*** Dataset records Section Begins ***

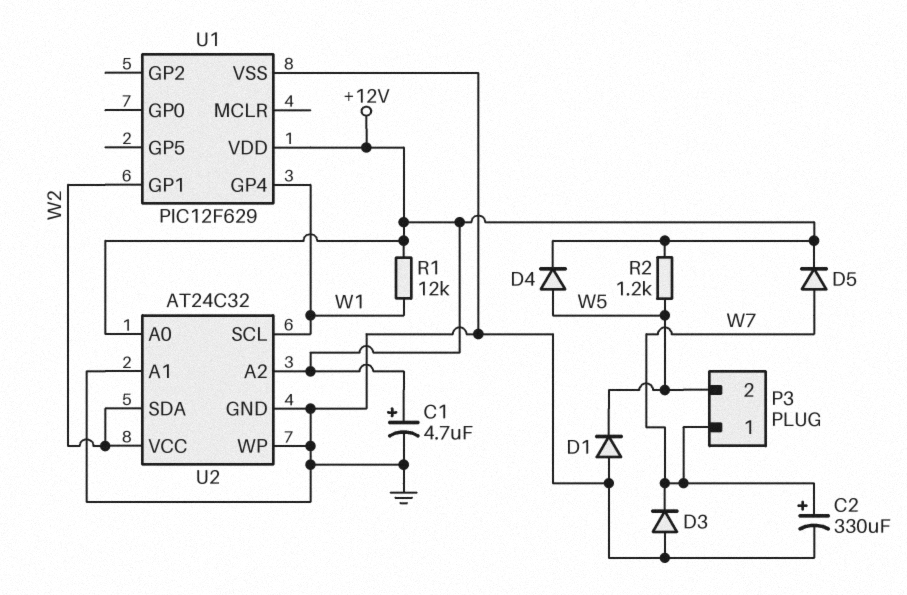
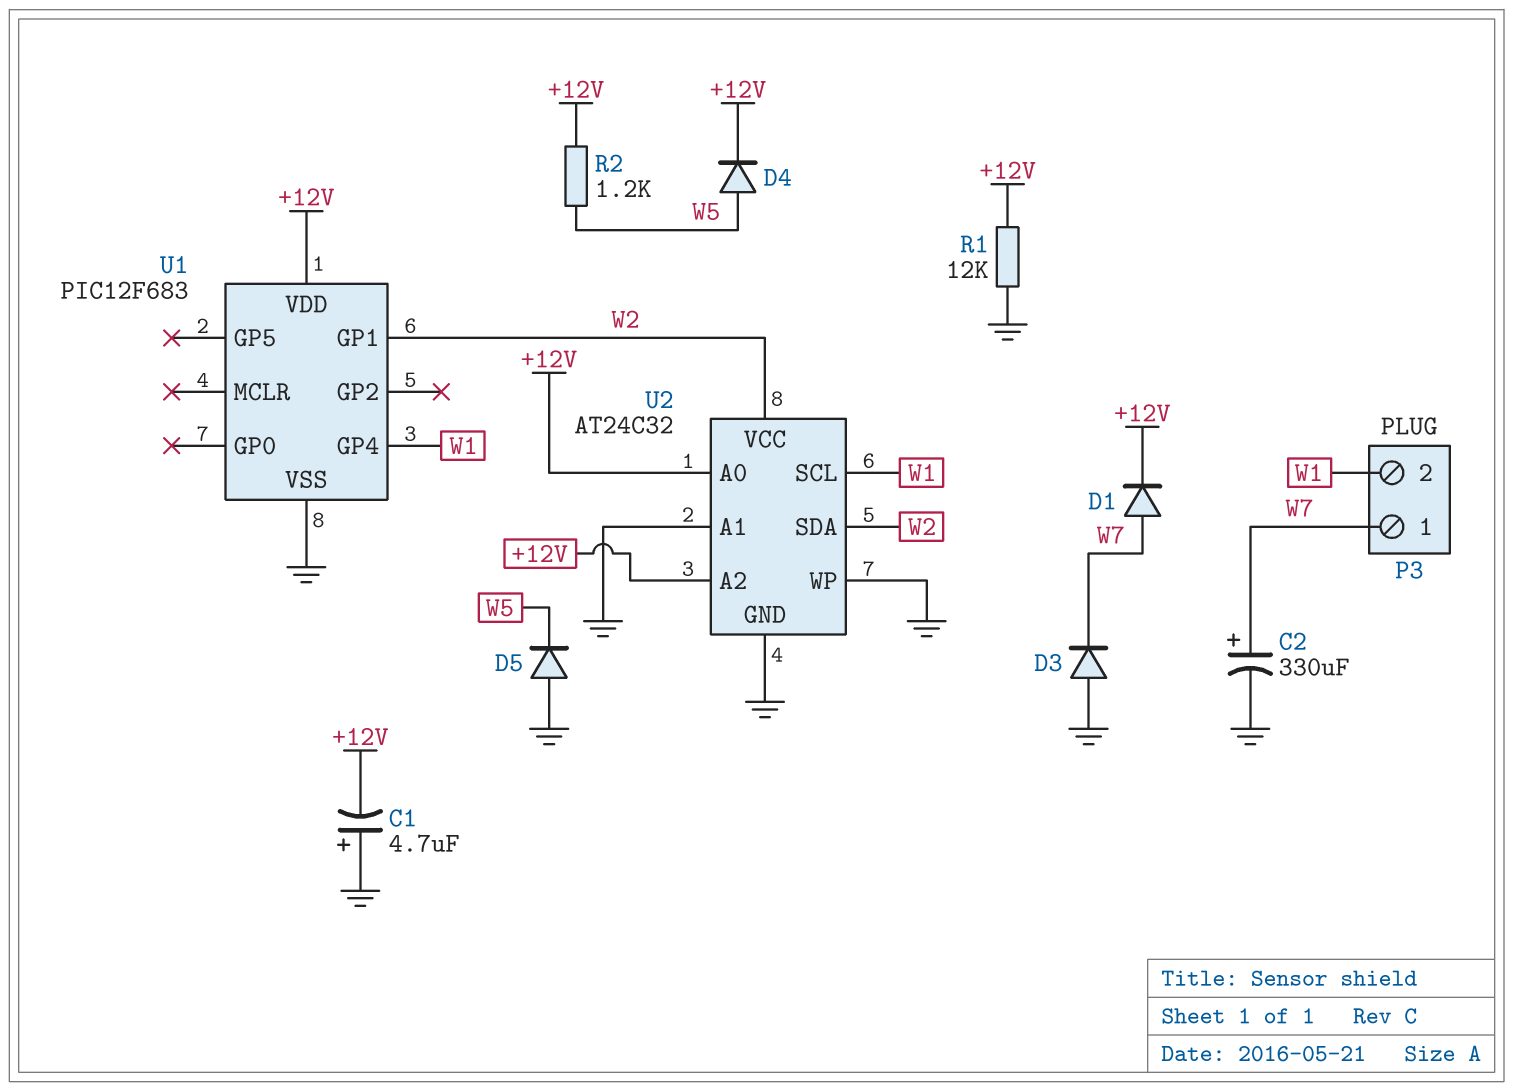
C1: 4.7uF (plus +12V, minus GND) -> 4.7uF (plus GND, minus +12V)
D1: diode (A GND, K W5) -> diode (A W7, K +12V)
D5: diode (A W7, K +12V) -> diode (A GND, K W5)
P3 pin 2: W5 -> W1
R1: 12k (+12V, W1) -> 12k (+12V, GND)
U1: PIC12F629 -> PIC12F683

*** Dataset records Section Ends ***

Set down the lines from the one with "P3 pin 2: W5 -> W1" through the end of the data above. Keep each exactly as written and add no other line.

● Task response:
P3 pin 2: W5 -> W1
R1: 12k (+12V, W1) -> 12k (+12V, GND)
U1: PIC12F629 -> PIC12F683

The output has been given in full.